Your assignment: Everything in the listing must be transcribed exactly, from the first line to the last.
========
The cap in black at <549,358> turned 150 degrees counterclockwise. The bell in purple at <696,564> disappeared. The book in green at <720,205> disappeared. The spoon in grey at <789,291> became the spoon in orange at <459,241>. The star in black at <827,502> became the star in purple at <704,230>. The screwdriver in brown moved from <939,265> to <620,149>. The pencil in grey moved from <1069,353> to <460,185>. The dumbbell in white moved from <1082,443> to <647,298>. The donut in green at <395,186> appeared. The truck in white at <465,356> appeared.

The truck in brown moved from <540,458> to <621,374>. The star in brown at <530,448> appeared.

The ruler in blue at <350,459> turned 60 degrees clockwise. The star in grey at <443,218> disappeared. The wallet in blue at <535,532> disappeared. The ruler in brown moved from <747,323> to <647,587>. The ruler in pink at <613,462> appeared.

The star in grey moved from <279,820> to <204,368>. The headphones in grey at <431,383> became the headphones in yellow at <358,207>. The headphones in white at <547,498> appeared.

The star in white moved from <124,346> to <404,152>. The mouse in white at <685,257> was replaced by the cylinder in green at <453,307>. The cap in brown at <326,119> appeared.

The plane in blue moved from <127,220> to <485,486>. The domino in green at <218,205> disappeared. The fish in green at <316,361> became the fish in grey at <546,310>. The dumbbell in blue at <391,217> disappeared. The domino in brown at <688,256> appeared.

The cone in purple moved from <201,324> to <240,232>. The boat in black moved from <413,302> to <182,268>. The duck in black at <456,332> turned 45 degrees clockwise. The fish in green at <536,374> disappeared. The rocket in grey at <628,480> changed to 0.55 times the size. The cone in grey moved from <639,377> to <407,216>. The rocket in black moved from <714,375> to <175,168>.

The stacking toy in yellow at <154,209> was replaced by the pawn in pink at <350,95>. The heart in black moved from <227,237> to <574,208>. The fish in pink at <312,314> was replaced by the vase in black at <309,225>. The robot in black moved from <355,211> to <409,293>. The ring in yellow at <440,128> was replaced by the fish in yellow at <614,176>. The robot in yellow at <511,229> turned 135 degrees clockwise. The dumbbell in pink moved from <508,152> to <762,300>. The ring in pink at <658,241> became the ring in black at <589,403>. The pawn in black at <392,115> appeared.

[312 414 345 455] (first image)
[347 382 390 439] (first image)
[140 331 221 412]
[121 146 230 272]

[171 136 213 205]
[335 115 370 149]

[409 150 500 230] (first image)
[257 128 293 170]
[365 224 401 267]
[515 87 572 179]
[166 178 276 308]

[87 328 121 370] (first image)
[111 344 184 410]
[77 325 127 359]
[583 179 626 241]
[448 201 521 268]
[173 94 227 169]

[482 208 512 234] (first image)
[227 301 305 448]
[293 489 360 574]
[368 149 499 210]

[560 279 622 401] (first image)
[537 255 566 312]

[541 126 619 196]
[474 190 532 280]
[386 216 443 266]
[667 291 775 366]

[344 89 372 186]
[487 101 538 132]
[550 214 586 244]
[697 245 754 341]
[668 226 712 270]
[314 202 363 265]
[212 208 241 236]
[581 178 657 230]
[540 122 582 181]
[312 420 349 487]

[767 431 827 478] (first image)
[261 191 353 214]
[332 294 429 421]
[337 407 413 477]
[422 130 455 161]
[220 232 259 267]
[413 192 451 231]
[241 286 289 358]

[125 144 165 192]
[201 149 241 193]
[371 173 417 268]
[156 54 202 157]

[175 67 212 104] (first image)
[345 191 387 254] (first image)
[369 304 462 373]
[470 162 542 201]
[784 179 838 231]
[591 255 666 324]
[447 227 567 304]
========
Answer space:
The cap in black at <549,358> turned 150 degrees counterclockwise. The bell in purple at <696,564> disappeared. The book in green at <720,205> disappeared. The spoon in grey at <789,291> became the spoon in orange at <459,241>. The star in black at <827,502> became the star in purple at <704,230>. The screwdriver in brown moved from <939,265> to <620,149>. The pencil in grey moved from <1069,353> to <460,185>. The dumbbell in white moved from <1082,443> to <647,298>. The donut in green at <395,186> appeared. The truck in white at <465,356> appeared.

The truck in brown moved from <540,458> to <621,374>. The star in brown at <530,448> appeared.

The ruler in blue at <350,459> turned 60 degrees clockwise. The star in grey at <443,218> disappeared. The wallet in blue at <535,532> disappeared. The ruler in brown moved from <747,323> to <647,587>. The ruler in pink at <613,462> appeared.

The star in grey moved from <279,820> to <204,368>. The headphones in grey at <431,383> became the headphones in yellow at <358,207>. The headphones in white at <547,498> appeared.

The star in white moved from <124,346> to <404,152>. The mouse in white at <685,257> was replaced by the cylinder in green at <453,307>. The cap in brown at <326,119> appeared.

The plane in blue moved from <127,220> to <485,486>. The domino in green at <218,205> disappeared. The fish in green at <316,361> became the fish in grey at <546,310>. The dumbbell in blue at <391,217> disappeared. The domino in brown at <688,256> appeared.

The cone in purple moved from <201,324> to <240,232>. The boat in black moved from <413,302> to <182,268>. The duck in black at <456,332> turned 45 degrees clockwise. The fish in green at <536,374> disappeared. The rocket in grey at <628,480> changed to 0.55 times the size. The cone in grey moved from <639,377> to <407,216>. The rocket in black moved from <714,375> to <175,168>.

The stacking toy in yellow at <154,209> was replaced by the pawn in pink at <350,95>. The heart in black moved from <227,237> to <574,208>. The fish in pink at <312,314> was replaced by the vase in black at <309,225>. The robot in black moved from <355,211> to <409,293>. The ring in yellow at <440,128> was replaced by the fish in yellow at <614,176>. The robot in yellow at <511,229> turned 135 degrees clockwise. The dumbbell in pink moved from <508,152> to <762,300>. The ring in pink at <658,241> became the ring in black at <589,403>. The pawn in black at <392,115> appeared.

[312 414 345 455] (first image)
[347 382 390 439] (first image)
[140 331 221 412]
[121 146 230 272]

[171 136 213 205]
[335 115 370 149]

[409 150 500 230] (first image)
[257 128 293 170]
[365 224 401 267]
[515 87 572 179]
[166 178 276 308]

[87 328 121 370] (first image)
[111 344 184 410]
[77 325 127 359]
[583 179 626 241]
[448 201 521 268]
[173 94 227 169]

[482 208 512 234] (first image)
[227 301 305 448]
[293 489 360 574]
[368 149 499 210]

[560 279 622 401] (first image)
[537 255 566 312]

[541 126 619 196]
[474 190 532 280]
[386 216 443 266]
[667 291 775 366]

[344 89 372 186]
[487 101 538 132]
[550 214 586 244]
[697 245 754 341]
[668 226 712 270]
[314 202 363 265]
[212 208 241 236]
[581 178 657 230]
[540 122 582 181]
[312 420 349 487]

[767 431 827 478] (first image)
[261 191 353 214]
[332 294 429 421]
[337 407 413 477]
[422 130 455 161]
[220 232 259 267]
[413 192 451 231]
[241 286 289 358]

[125 144 165 192]
[201 149 241 193]
[371 173 417 268]
[156 54 202 157]

[175 67 212 104] (first image)
[345 191 387 254] (first image)
[369 304 462 373]
[470 162 542 201]
[784 179 838 231]
[591 255 666 324]
[447 227 567 304]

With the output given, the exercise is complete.